──────── SOURCE DATA

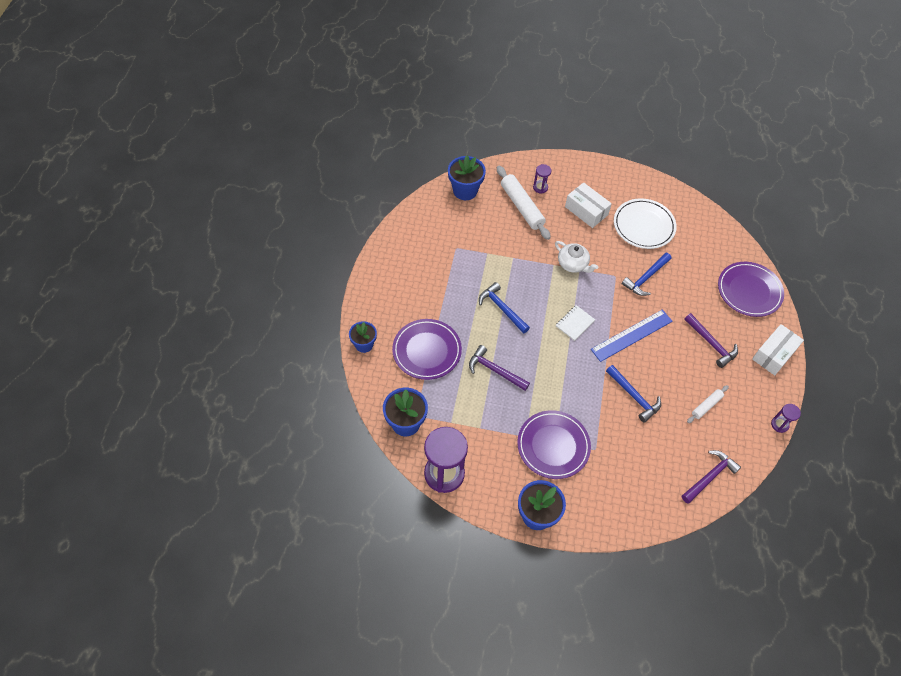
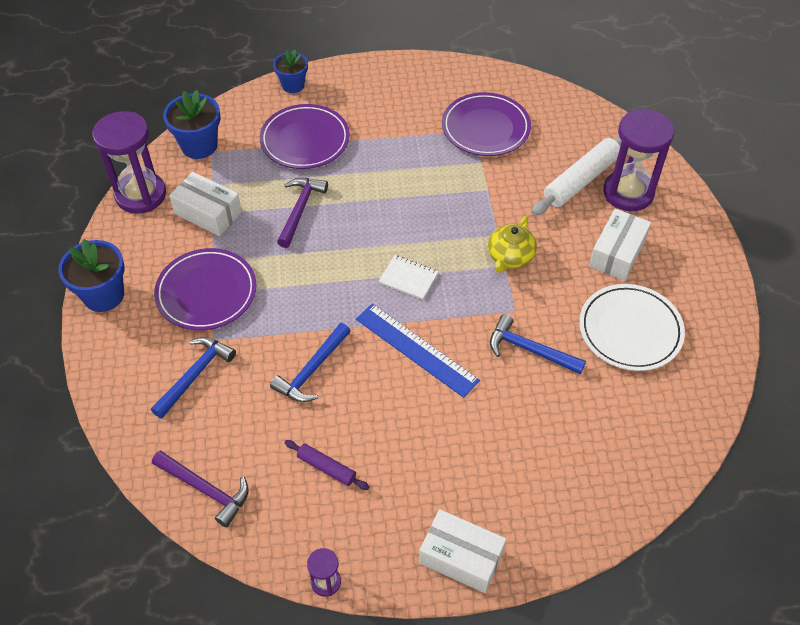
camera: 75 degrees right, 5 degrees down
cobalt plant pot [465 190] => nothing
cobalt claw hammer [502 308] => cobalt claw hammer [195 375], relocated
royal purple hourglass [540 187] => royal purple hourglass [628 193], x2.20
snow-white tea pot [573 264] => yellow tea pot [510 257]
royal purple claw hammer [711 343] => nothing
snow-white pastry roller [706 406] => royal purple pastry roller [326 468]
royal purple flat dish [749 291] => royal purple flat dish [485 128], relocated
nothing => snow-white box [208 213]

────────────────
──────── SOURCE DATA

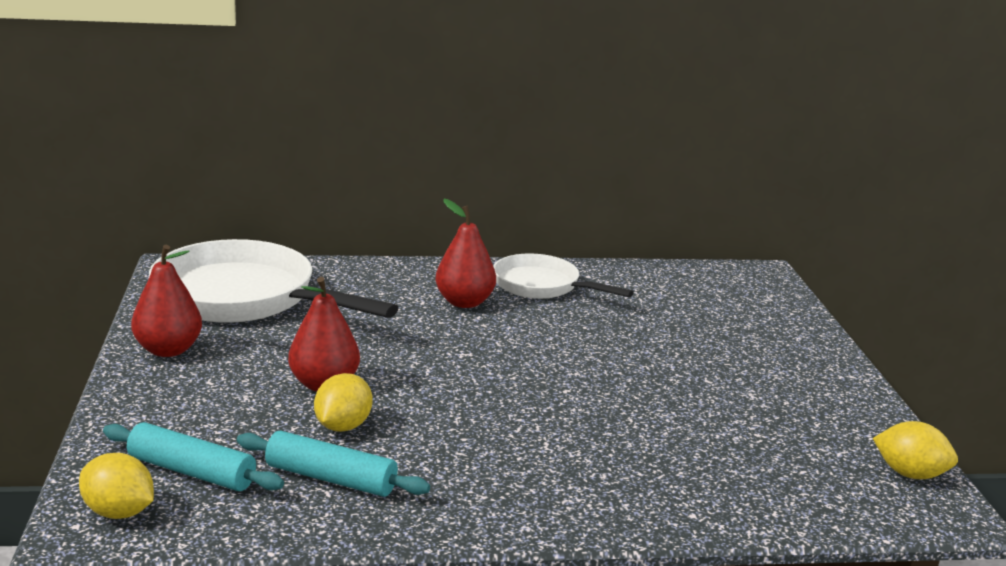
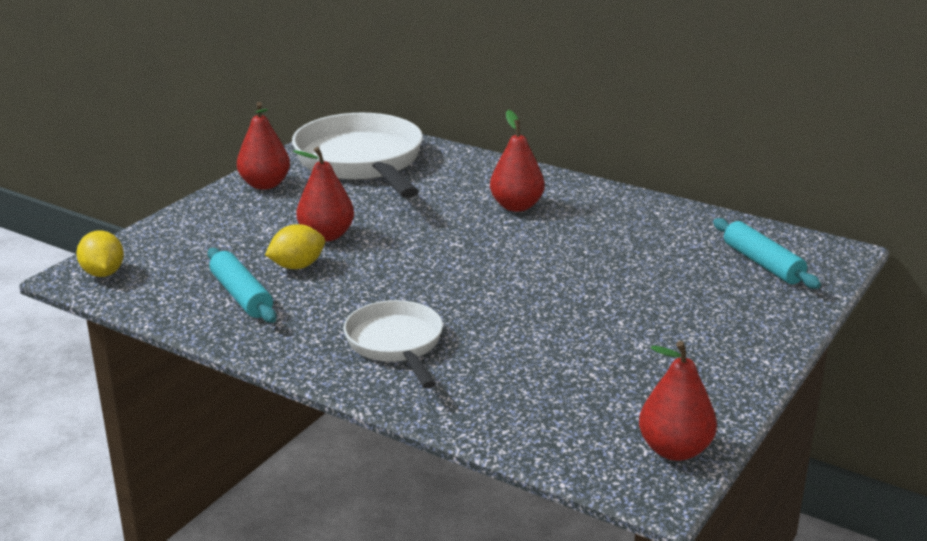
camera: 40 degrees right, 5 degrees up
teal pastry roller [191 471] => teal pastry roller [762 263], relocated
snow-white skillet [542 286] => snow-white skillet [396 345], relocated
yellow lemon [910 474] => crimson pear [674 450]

────────────────
──────── SOURCE DATA

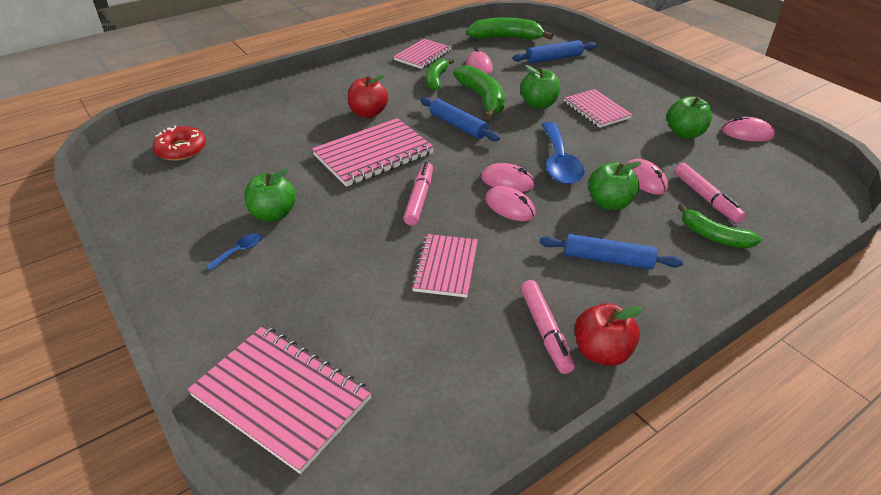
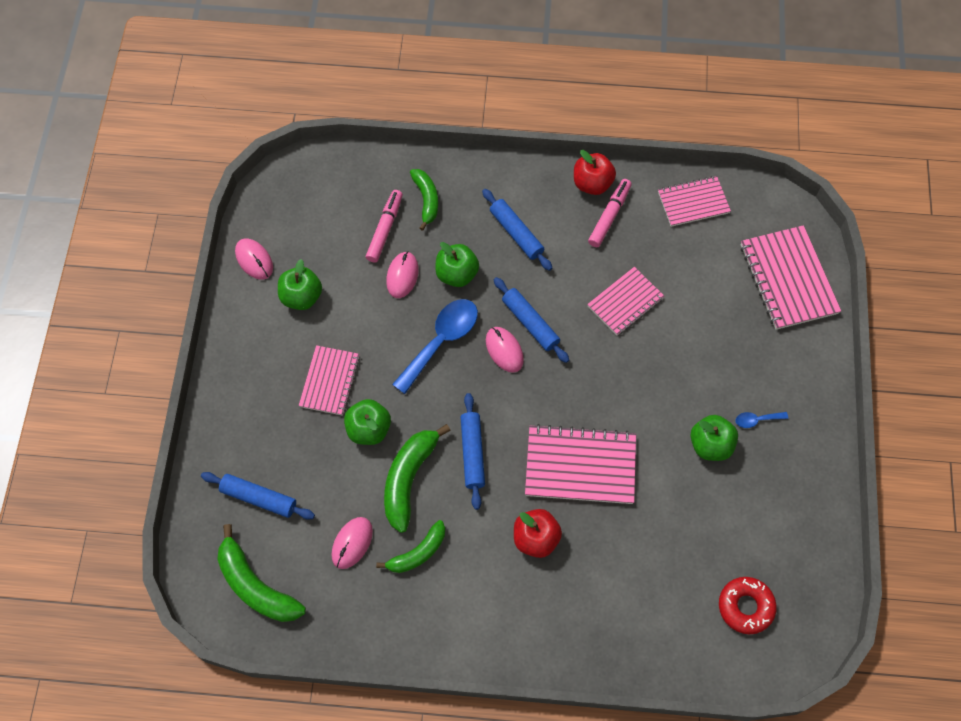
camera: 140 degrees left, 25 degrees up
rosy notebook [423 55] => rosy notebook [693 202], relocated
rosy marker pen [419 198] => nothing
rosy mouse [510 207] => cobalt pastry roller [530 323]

────────────────

> _DESCRIPTION OF THE TASK_: All lines of the data that hold "royal" need to be copied.

> _WRITTEN SOLUTION_:
royal purple hourglass [540 187] => royal purple hourglass [628 193], x2.20
royal purple claw hammer [711 343] => nothing
snow-white pastry roller [706 406] => royal purple pastry roller [326 468]
royal purple flat dish [749 291] => royal purple flat dish [485 128], relocated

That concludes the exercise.